» **TASK DESCRIPTION**
From the first entry to the last, restate everything word for word and exclude pictures.

*** INFORMATION GIVEN ***

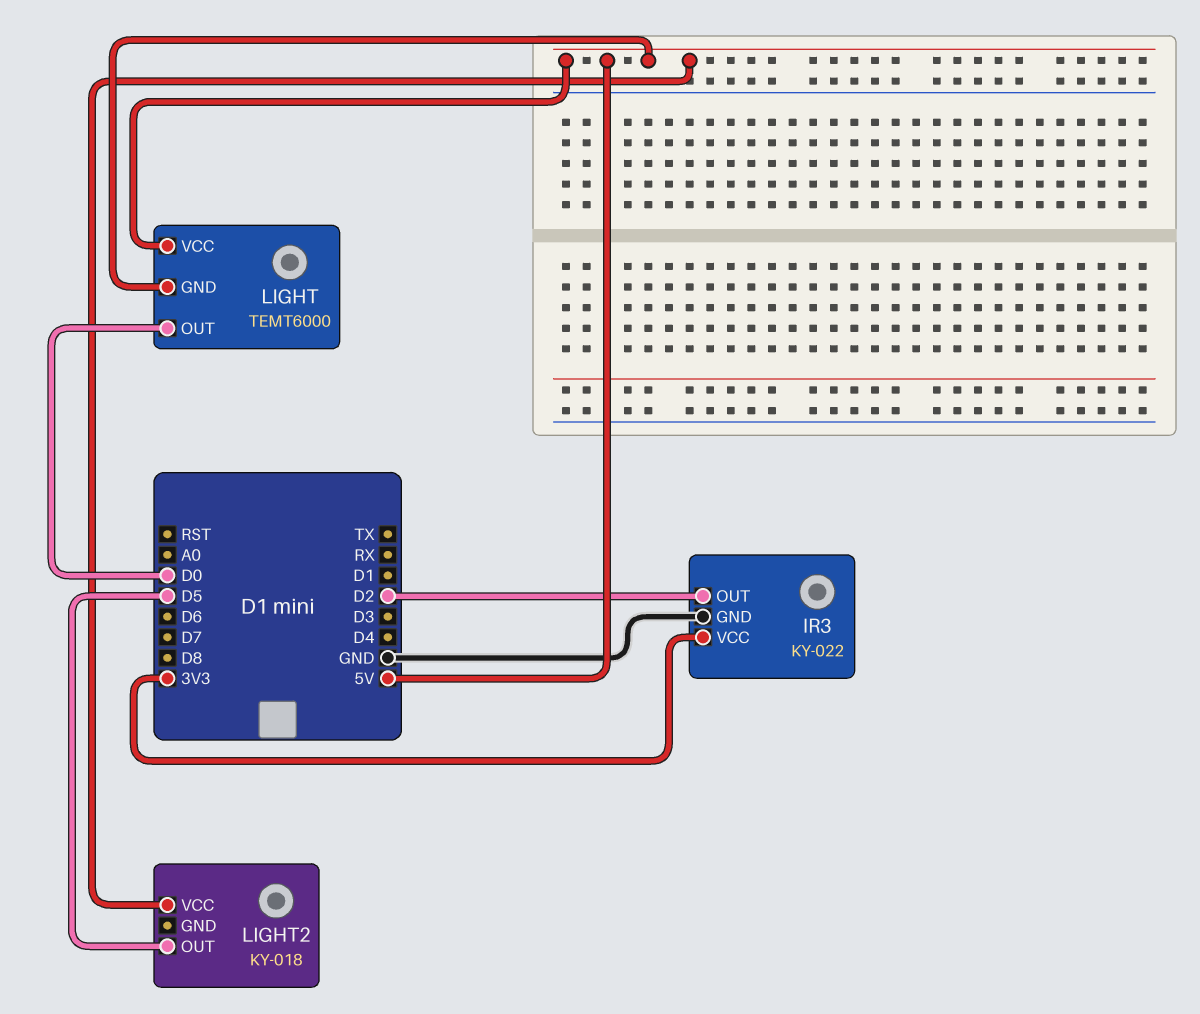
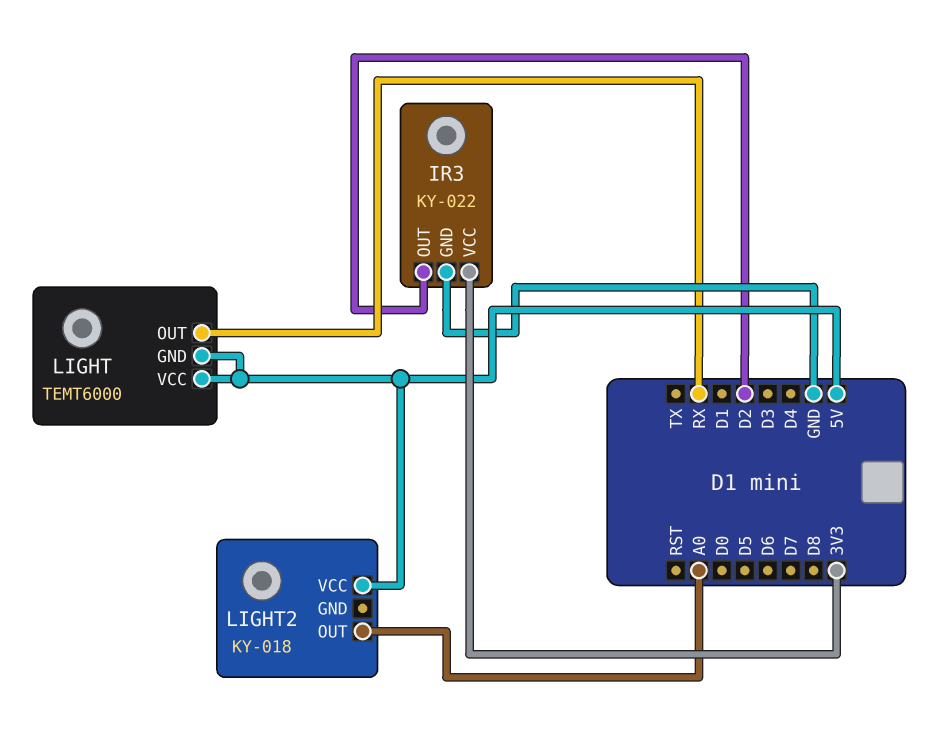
LIGHT pin OUT: D0 -> RX
LIGHT2 pin OUT: D5 -> A0

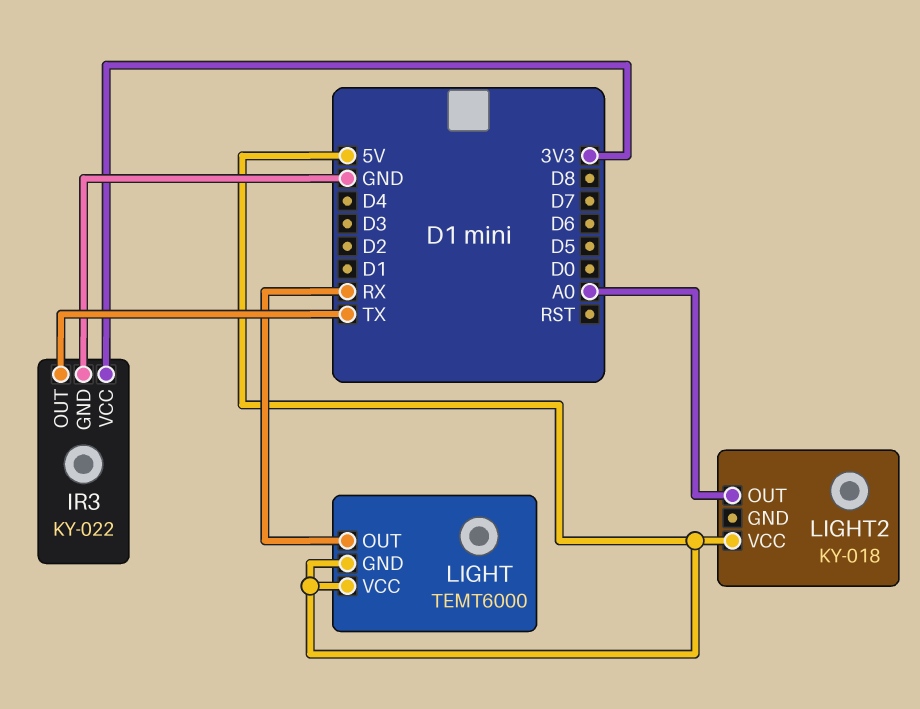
IR3 pin OUT: D2 -> TX

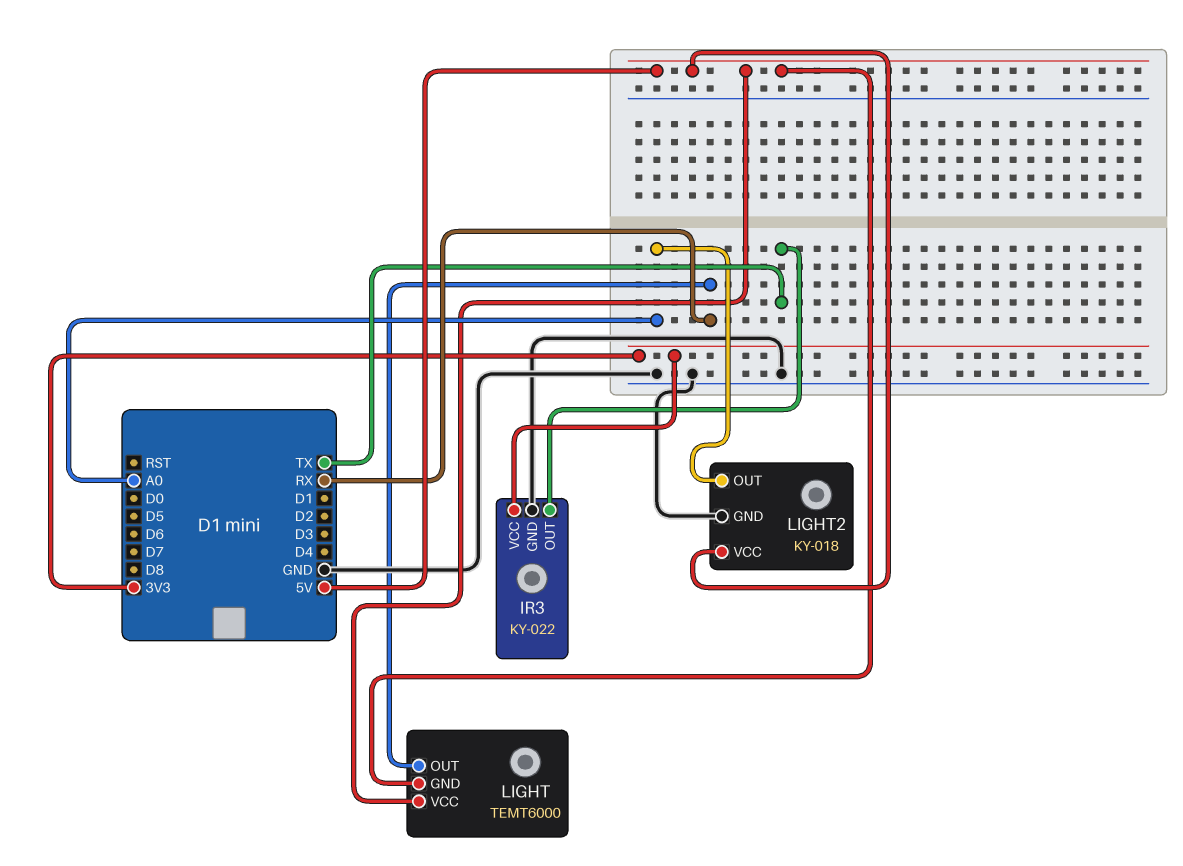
LIGHT2 pin GND: none -> GND

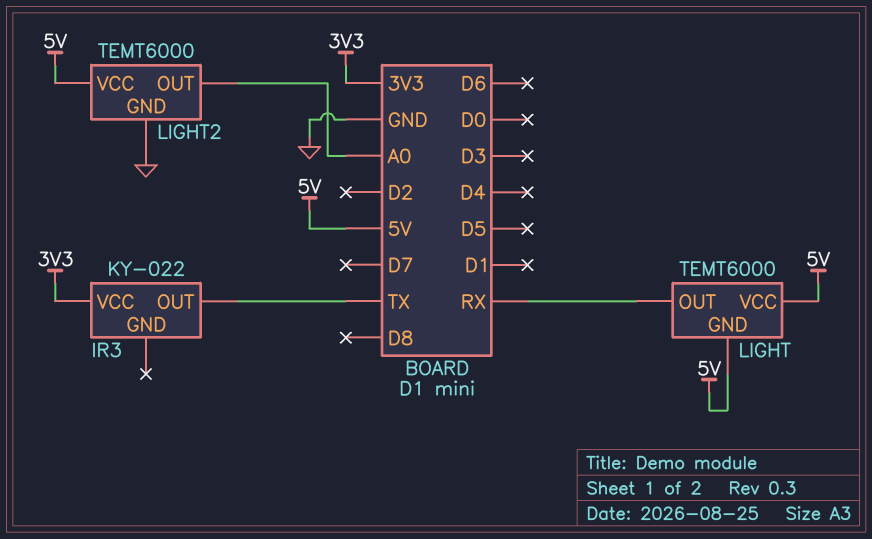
IR3 pin GND: GND -> none
LIGHT2: KY-018 -> TEMT6000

*** End of INFORMATION GIVEN ***

» **WRITTEN RESPONSE**
LIGHT pin OUT: D0 -> RX
LIGHT2 pin OUT: D5 -> A0

IR3 pin OUT: D2 -> TX

LIGHT2 pin GND: none -> GND

IR3 pin GND: GND -> none
LIGHT2: KY-018 -> TEMT6000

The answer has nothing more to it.